_Data excerpts:_
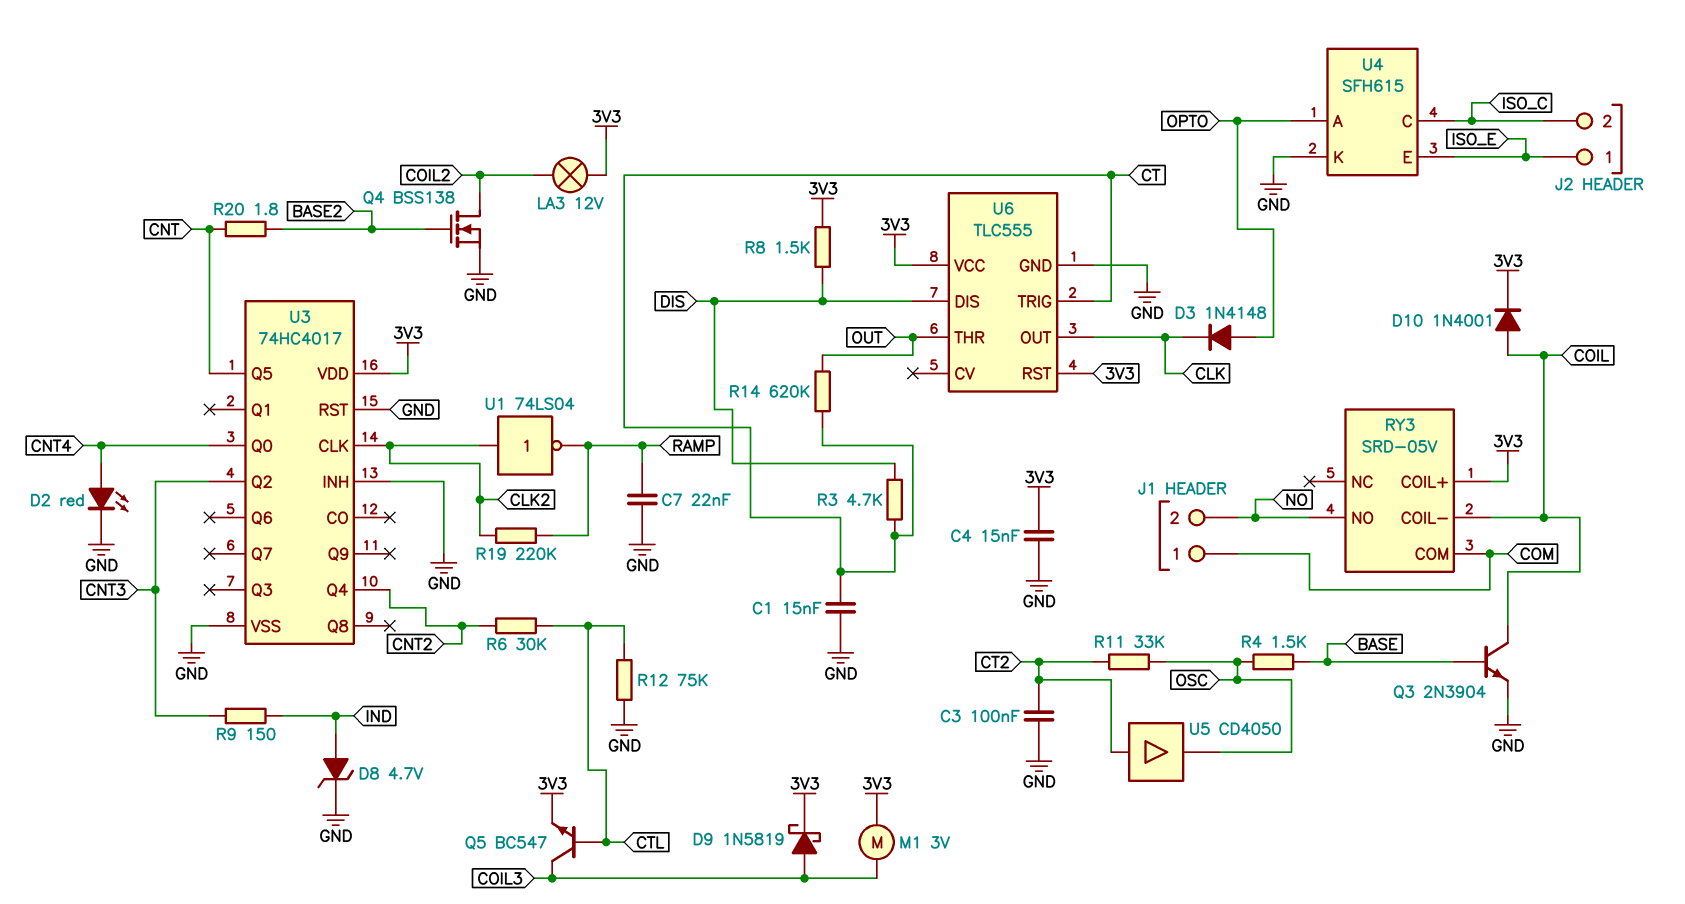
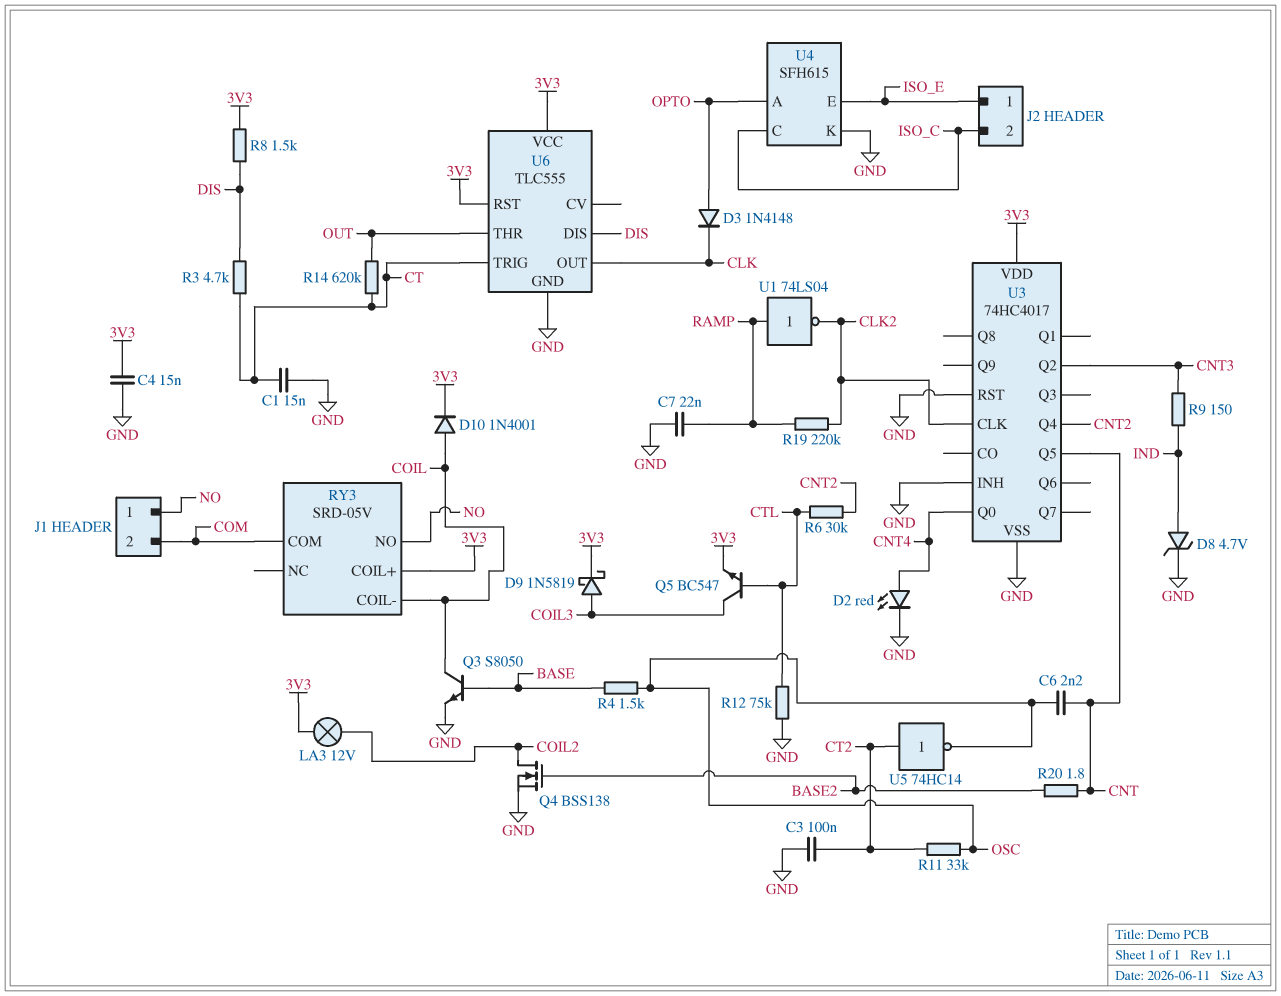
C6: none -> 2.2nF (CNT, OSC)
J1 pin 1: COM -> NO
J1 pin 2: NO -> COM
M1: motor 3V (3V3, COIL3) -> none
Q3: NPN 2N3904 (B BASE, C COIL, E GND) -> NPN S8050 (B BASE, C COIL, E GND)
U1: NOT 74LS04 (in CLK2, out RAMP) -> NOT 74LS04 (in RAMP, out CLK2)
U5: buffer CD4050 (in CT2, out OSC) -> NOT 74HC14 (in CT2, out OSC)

--

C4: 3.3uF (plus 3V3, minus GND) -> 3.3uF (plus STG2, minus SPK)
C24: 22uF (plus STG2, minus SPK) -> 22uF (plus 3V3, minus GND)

_About this exercise:_ All that belongs in your answer is the stretch of entries above from the line with "M1: motor 3V (3V3, COIL3) -> none" through the line with "U5: buffer CD4050", printed exactly.

_Answer to this task:_
M1: motor 3V (3V3, COIL3) -> none
Q3: NPN 2N3904 (B BASE, C COIL, E GND) -> NPN S8050 (B BASE, C COIL, E GND)
U1: NOT 74LS04 (in CLK2, out RAMP) -> NOT 74LS04 (in RAMP, out CLK2)
U5: buffer CD4050 (in CT2, out OSC) -> NOT 74HC14 (in CT2, out OSC)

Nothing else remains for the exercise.